PROBLEM TO SOLVE —
Here the job is to copy the data exactly and to exclude every image from it.

** RECORDS FOR THIS EXERCISE follows **

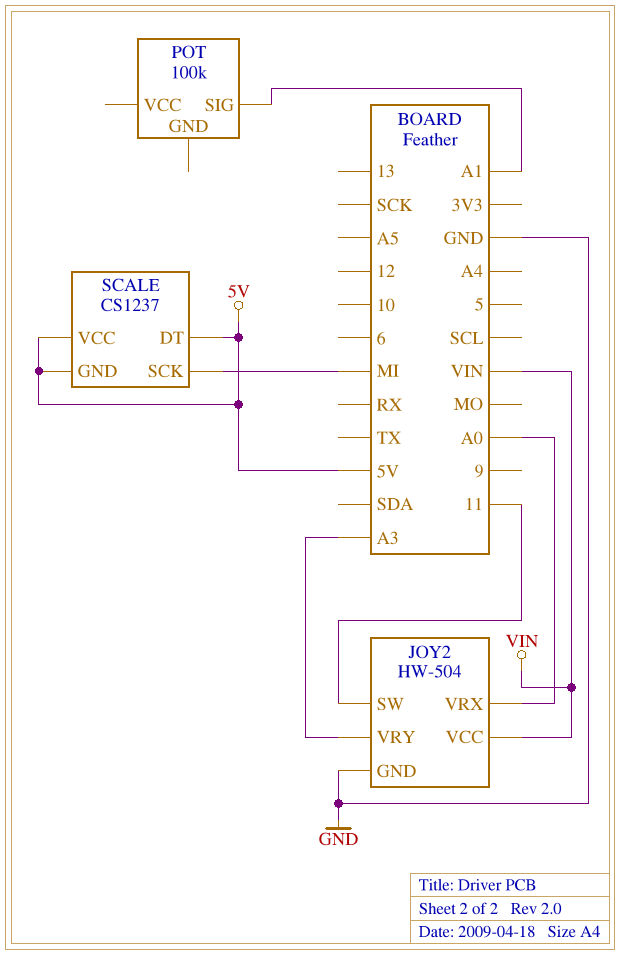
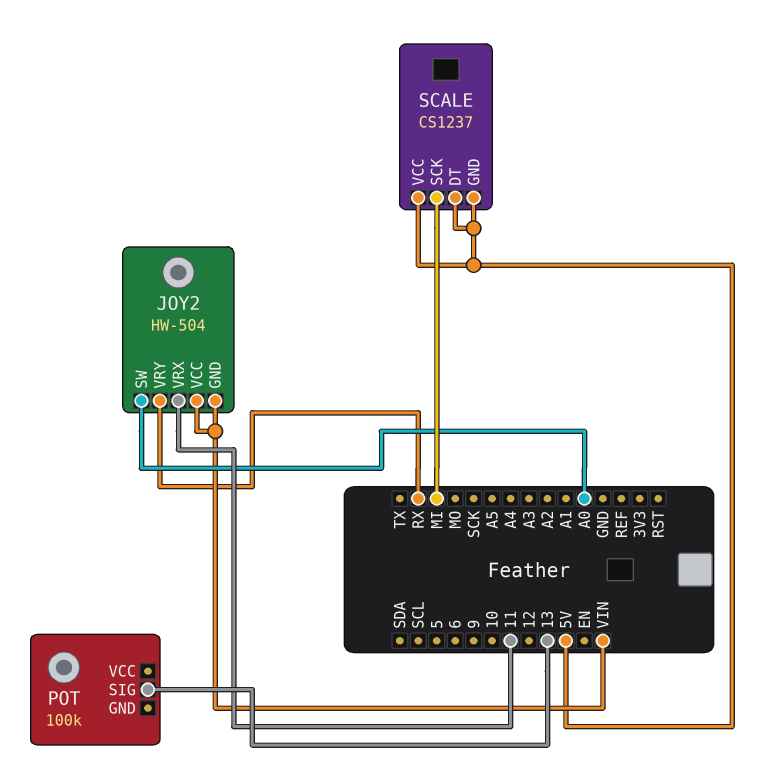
JOY2 pin GND: GND -> VIN
JOY2 pin SW: 11 -> A0
JOY2 pin VRX: A0 -> 11
JOY2 pin VRY: A3 -> RX
POT pin SIG: A1 -> 13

** End of RECORDS FOR THIS EXERCISE **

WRITTEN ANSWER —
JOY2 pin GND: GND -> VIN
JOY2 pin SW: 11 -> A0
JOY2 pin VRX: A0 -> 11
JOY2 pin VRY: A3 -> RX
POT pin SIG: A1 -> 13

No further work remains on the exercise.